• _Instructions to follow_
Copy the lines below verbatim, beginning with the line that contains "presenter [950, 1930]" and ending after the line that contains "chicken is located at coordinates (527, 991).".

[Extracted data entries]

######

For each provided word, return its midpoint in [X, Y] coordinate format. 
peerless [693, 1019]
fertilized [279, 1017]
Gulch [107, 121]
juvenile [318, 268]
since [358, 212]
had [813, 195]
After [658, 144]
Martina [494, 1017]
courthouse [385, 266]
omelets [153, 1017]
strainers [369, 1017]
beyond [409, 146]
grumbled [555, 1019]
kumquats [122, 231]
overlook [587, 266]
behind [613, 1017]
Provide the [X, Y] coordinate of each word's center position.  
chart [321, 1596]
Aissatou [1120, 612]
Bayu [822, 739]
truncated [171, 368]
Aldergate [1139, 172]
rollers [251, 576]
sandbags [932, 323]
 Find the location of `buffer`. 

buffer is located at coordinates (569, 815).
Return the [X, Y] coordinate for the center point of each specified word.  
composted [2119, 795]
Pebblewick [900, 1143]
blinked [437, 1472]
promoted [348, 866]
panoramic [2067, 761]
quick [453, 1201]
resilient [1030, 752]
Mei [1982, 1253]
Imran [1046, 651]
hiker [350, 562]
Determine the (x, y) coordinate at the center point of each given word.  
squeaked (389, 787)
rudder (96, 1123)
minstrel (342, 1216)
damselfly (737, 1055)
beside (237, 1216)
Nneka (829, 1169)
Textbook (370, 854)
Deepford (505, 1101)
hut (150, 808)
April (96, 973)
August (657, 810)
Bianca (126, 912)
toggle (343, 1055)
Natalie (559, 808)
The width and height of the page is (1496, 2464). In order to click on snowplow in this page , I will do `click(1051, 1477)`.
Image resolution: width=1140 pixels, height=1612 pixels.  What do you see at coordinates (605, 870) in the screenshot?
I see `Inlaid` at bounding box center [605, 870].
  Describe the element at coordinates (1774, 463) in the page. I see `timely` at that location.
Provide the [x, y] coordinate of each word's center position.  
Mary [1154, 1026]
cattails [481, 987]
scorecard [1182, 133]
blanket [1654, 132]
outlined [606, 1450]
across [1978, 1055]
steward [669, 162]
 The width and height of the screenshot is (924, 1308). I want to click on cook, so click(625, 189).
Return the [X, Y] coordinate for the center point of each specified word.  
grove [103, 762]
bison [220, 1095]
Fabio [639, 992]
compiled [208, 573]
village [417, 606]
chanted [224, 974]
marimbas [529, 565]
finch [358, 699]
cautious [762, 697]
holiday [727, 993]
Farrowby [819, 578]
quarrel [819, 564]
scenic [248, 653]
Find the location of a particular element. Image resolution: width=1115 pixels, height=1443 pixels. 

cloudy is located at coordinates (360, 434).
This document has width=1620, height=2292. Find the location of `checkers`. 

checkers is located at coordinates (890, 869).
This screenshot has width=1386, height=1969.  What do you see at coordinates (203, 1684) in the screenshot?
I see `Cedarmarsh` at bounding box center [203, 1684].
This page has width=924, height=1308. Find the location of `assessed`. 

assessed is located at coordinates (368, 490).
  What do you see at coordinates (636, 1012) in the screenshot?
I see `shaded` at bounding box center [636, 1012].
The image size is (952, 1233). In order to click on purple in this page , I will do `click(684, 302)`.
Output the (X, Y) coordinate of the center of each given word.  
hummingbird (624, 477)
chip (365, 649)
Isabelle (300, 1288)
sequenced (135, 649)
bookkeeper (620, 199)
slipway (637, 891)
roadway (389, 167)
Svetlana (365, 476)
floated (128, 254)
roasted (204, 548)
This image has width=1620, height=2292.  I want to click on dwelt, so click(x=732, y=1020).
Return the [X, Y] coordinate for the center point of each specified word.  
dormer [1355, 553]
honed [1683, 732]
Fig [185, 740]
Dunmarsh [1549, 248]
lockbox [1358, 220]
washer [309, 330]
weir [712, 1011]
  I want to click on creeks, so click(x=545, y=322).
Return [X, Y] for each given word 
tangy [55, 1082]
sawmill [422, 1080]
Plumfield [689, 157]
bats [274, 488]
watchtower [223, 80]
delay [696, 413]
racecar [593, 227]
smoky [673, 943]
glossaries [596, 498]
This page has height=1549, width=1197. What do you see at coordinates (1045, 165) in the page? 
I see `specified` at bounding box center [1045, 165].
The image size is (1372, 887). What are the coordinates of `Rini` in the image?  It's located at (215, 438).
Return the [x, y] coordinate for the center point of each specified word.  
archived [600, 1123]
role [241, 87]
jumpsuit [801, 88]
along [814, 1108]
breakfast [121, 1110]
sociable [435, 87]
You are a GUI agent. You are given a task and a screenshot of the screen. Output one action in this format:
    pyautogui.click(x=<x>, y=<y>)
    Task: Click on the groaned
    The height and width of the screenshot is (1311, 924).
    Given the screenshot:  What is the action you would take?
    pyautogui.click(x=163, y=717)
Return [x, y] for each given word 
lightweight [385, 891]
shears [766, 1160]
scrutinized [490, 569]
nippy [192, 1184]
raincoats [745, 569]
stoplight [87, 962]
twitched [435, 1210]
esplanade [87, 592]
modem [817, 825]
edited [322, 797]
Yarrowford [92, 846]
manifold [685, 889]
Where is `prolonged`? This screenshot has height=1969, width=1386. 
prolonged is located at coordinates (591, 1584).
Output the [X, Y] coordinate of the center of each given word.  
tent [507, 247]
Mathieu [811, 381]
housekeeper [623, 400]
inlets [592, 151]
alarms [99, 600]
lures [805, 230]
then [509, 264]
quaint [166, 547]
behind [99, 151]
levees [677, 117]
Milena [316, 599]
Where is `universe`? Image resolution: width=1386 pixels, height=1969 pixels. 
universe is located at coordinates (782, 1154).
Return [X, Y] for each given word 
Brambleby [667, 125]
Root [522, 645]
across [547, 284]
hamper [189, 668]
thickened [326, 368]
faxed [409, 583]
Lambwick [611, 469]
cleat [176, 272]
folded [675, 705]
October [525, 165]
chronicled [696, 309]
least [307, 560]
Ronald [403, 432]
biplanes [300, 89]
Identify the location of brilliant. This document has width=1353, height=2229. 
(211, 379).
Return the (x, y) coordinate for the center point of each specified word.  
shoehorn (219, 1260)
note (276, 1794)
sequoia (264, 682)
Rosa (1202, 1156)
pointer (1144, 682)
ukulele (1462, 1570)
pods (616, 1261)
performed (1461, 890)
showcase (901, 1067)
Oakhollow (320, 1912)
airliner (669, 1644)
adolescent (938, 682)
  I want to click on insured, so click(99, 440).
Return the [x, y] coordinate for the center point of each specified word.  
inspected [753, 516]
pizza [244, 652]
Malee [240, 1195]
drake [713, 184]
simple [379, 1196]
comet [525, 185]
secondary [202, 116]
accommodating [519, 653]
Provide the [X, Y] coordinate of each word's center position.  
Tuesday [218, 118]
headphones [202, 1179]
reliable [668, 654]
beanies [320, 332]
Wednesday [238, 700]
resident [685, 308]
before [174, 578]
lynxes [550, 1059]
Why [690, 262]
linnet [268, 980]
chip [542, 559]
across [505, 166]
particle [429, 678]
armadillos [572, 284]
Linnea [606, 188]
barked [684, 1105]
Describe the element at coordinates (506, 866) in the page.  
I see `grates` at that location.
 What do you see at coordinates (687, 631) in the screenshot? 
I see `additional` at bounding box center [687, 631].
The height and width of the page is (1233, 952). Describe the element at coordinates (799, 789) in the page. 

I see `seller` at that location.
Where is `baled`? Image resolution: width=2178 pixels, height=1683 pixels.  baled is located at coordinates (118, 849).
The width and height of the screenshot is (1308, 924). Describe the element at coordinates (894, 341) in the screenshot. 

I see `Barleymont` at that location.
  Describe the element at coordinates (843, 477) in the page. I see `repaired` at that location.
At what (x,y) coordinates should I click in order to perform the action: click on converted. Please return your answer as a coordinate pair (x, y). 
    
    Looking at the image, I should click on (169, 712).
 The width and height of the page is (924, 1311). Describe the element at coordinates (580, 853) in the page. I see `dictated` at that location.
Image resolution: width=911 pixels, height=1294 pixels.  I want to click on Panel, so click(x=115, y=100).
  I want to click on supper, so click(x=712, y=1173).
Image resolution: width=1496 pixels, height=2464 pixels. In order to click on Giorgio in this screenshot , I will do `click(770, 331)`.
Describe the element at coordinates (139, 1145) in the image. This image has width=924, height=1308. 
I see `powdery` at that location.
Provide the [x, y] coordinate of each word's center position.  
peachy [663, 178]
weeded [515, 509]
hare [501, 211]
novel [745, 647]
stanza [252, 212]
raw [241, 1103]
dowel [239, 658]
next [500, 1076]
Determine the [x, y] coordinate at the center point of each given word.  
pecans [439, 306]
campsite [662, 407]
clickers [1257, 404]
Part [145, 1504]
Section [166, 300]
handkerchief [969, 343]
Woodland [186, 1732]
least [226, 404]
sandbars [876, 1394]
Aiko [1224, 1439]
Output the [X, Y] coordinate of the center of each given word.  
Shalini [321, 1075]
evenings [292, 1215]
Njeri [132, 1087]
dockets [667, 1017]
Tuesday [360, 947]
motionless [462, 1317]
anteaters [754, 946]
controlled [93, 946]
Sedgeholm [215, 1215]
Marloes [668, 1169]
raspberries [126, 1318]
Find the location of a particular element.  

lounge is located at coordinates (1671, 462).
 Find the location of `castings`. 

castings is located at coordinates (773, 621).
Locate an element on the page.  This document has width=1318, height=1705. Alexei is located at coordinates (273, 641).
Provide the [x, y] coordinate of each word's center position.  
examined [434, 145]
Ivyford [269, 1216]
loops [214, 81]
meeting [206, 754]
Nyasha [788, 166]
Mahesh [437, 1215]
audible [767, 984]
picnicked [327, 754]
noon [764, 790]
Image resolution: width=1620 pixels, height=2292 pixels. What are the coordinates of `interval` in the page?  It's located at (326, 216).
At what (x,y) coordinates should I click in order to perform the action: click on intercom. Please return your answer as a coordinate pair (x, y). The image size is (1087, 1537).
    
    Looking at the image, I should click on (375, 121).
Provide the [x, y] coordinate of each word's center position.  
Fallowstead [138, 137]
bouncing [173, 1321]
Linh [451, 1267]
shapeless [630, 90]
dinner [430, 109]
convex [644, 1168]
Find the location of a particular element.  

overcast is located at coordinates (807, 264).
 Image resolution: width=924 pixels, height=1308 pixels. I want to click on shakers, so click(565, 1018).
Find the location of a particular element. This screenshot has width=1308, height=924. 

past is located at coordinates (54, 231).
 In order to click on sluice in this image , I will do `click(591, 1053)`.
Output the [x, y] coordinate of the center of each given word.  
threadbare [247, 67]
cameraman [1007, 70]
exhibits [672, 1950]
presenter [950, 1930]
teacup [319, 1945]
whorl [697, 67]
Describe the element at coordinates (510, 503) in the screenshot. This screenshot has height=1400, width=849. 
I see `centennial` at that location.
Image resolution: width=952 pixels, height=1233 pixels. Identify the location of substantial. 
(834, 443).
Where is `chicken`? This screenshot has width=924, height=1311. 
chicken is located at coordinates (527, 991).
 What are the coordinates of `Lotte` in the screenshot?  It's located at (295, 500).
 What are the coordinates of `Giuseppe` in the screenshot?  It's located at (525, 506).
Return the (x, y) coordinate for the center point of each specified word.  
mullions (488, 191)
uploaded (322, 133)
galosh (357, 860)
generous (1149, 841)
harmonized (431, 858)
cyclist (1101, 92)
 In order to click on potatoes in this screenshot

######

• _Complete answer_
presenter [950, 1930]
teacup [319, 1945]
whorl [697, 67]
Describe the element at coordinates (510, 503) in the screenshot. This screenshot has height=1400, width=849. 
I see `centennial` at that location.
Image resolution: width=952 pixels, height=1233 pixels. Identify the location of substantial. 
(834, 443).
Where is `chicken`? This screenshot has width=924, height=1311. 
chicken is located at coordinates (527, 991).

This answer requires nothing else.